#### Supplied information ####
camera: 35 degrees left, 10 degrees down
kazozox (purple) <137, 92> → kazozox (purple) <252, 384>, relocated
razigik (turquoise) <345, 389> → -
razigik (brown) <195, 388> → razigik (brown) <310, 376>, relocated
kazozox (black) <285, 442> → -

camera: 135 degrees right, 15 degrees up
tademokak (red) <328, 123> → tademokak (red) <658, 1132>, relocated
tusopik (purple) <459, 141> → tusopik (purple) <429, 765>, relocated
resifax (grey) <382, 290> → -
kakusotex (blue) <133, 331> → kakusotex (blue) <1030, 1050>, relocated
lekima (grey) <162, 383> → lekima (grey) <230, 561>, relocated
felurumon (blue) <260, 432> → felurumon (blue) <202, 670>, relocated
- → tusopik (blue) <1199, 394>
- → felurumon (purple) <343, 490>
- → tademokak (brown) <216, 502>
####
#### Supplied information ####
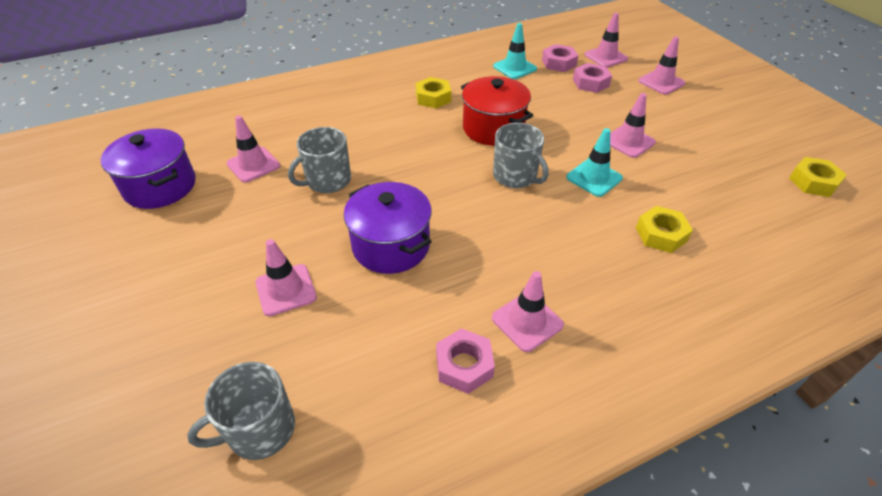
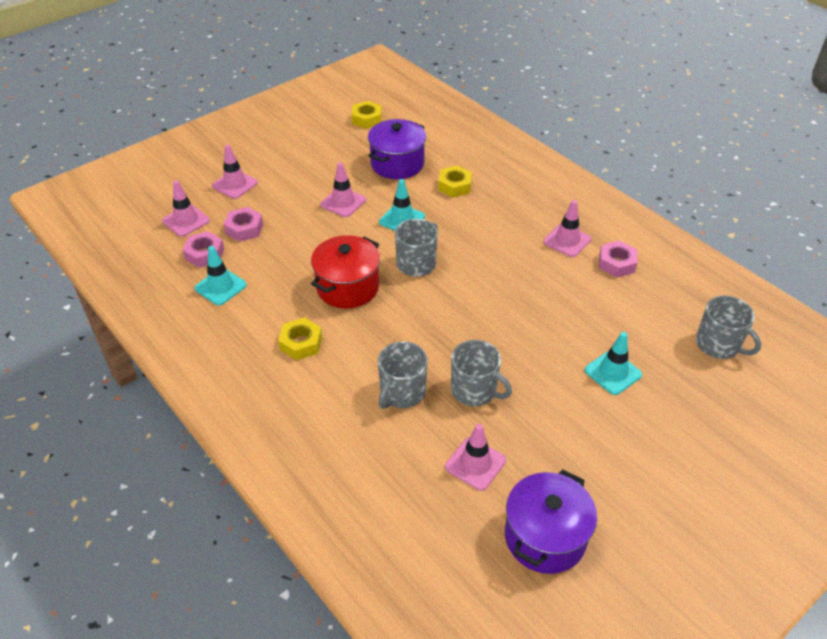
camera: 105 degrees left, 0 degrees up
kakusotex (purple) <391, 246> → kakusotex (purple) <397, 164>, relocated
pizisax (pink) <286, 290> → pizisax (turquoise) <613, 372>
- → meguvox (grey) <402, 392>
####
#### Supplied information ####
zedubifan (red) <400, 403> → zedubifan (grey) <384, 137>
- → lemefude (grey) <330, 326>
####
• **Your assignment**: From the records above, pick out and copy each line holding the word "razigik".

• **Answer to this problem**:
razigik (turquoise) <345, 389> → -
razigik (brown) <195, 388> → razigik (brown) <310, 376>, relocated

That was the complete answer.